Start of Entries provided

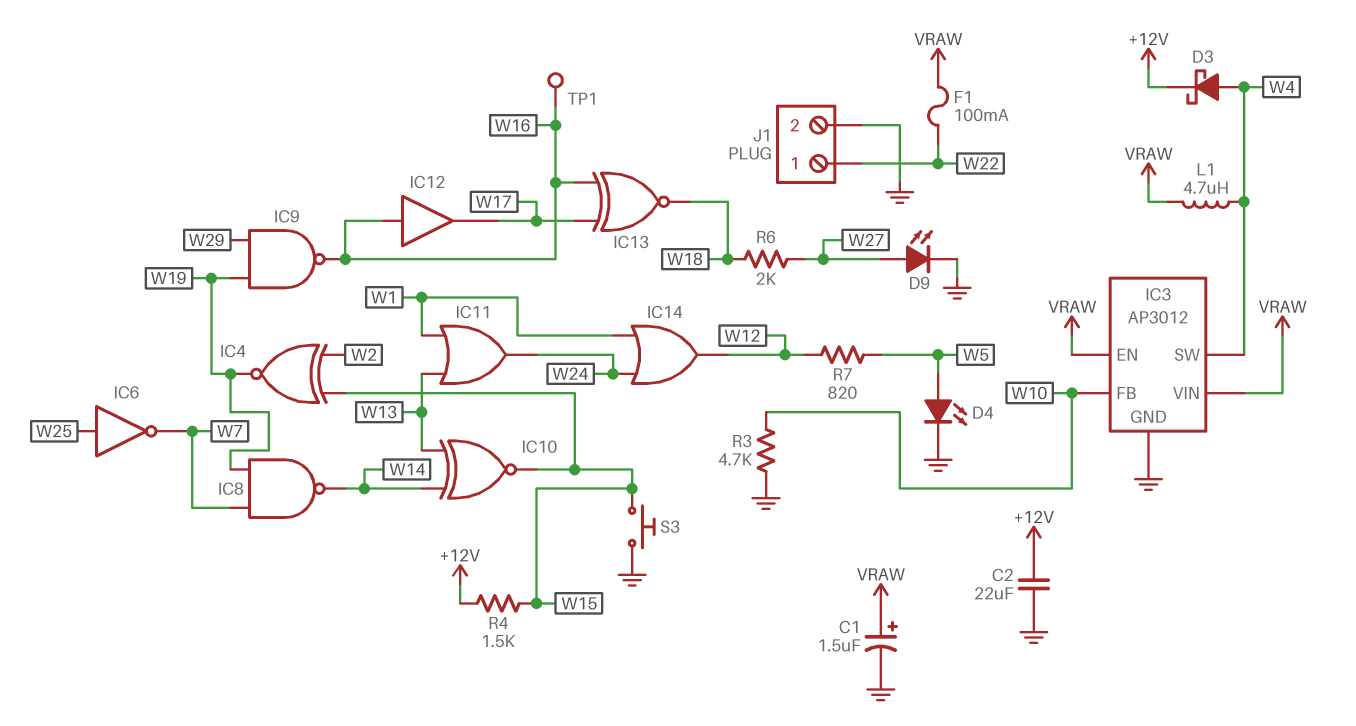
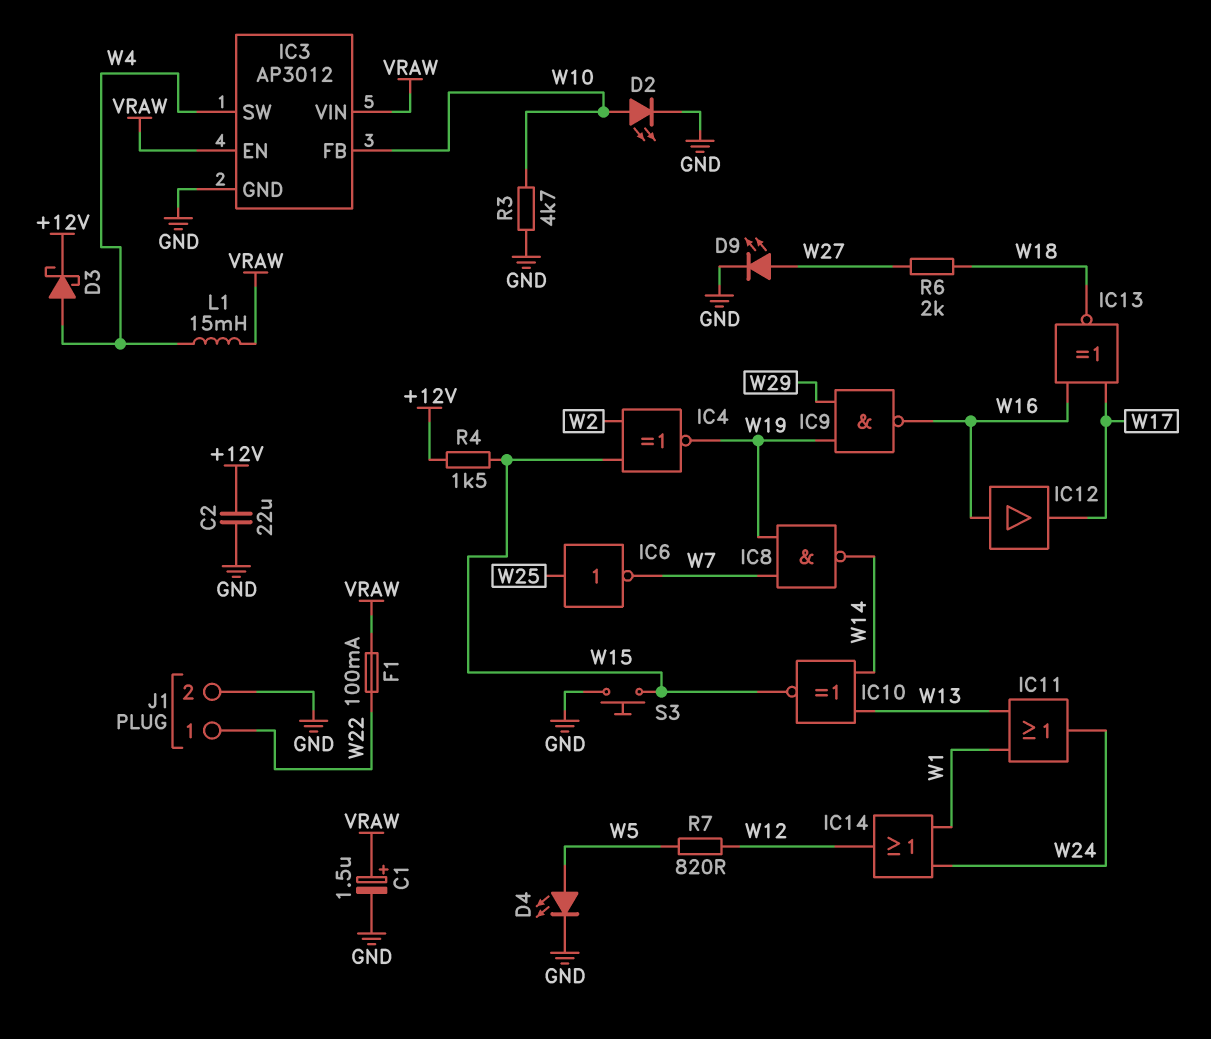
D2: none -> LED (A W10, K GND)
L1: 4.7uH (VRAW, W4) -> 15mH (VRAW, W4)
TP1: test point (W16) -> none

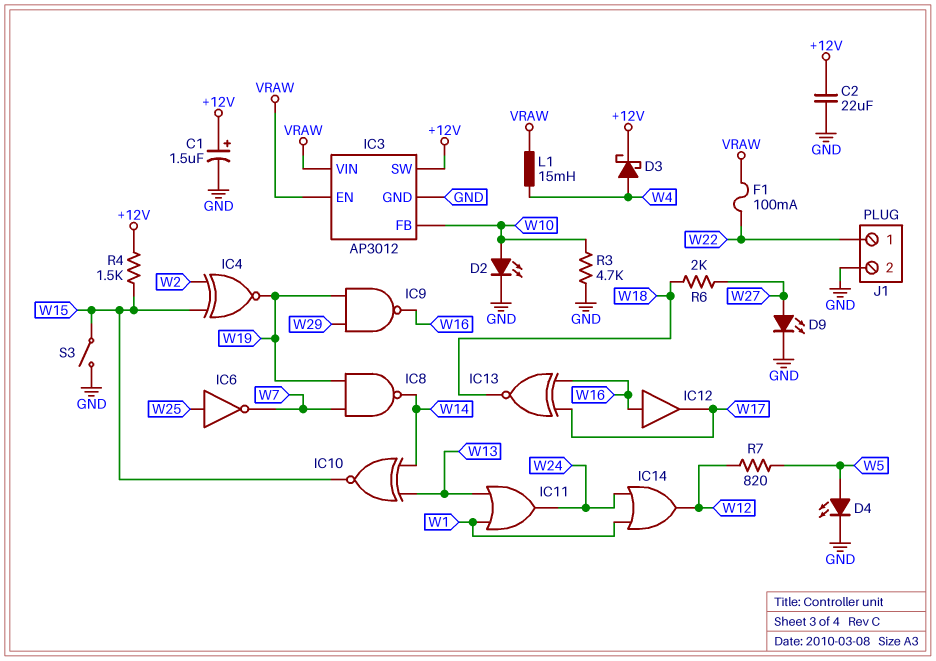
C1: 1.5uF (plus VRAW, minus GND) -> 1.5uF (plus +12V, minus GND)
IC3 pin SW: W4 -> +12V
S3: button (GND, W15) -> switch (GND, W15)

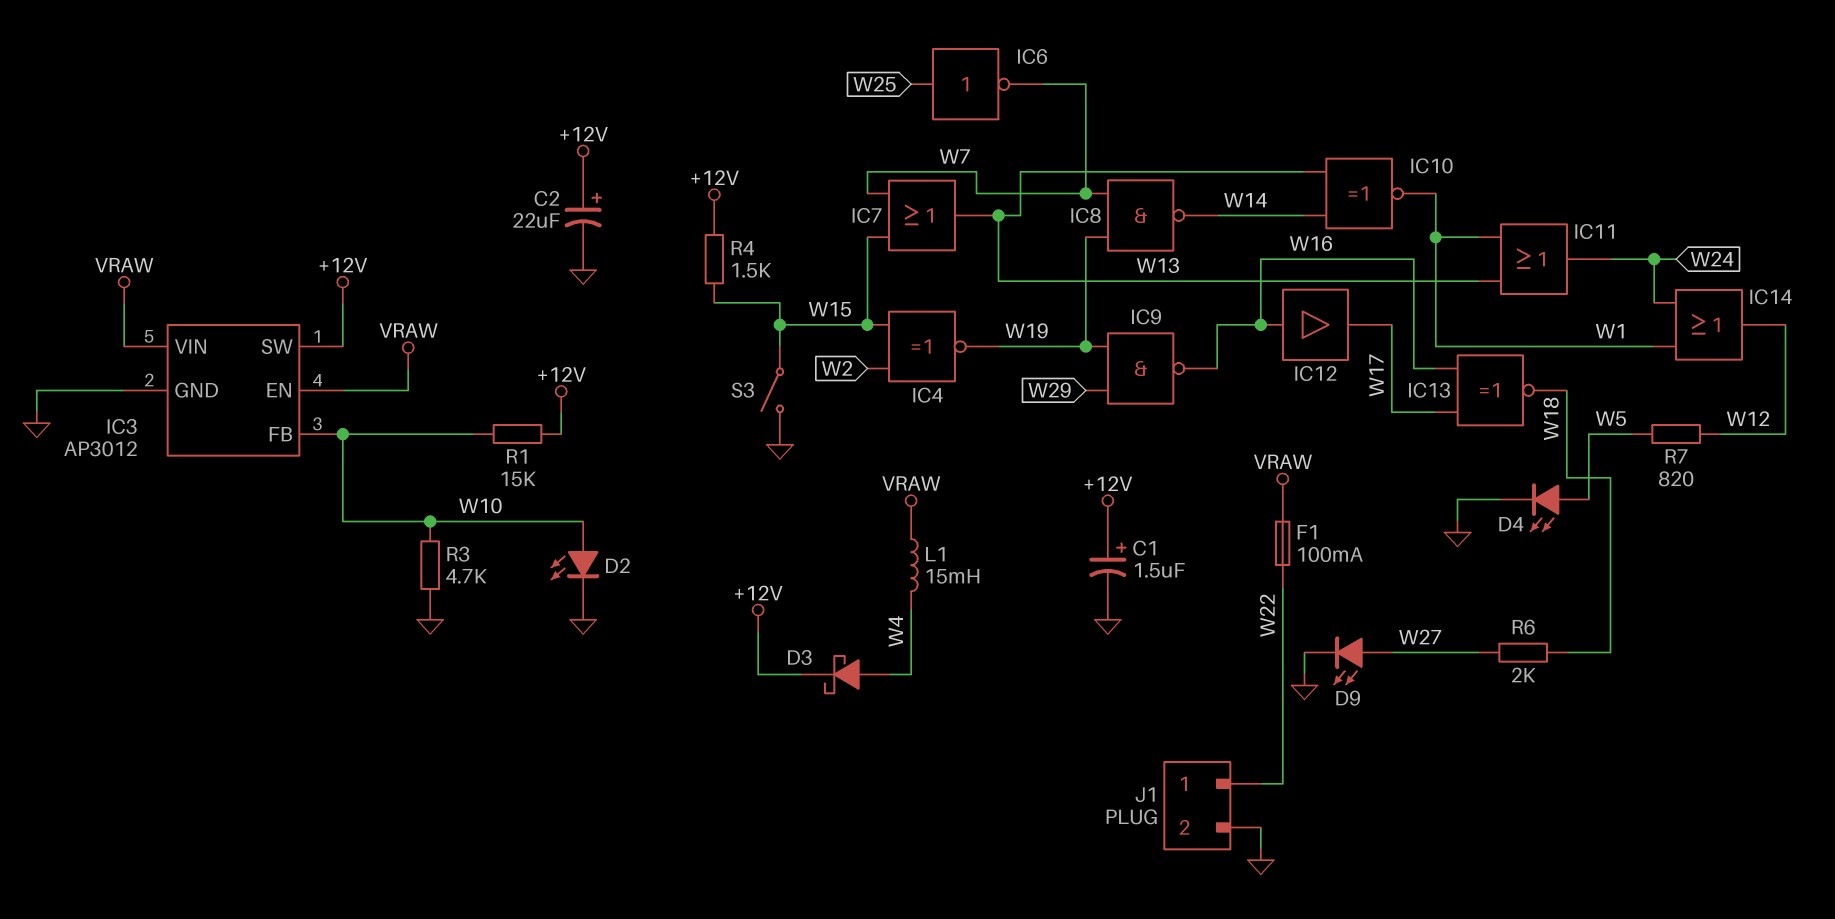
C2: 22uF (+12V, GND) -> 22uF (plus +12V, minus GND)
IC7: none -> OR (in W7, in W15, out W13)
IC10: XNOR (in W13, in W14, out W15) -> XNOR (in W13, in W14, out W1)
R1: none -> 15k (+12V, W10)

End of Entries provided

• _Work item_:
Please copy each line of the records above in which the word "VRAW" can be found.

• _Response area_:
L1: 4.7uH (VRAW, W4) -> 15mH (VRAW, W4)
C1: 1.5uF (plus VRAW, minus GND) -> 1.5uF (plus +12V, minus GND)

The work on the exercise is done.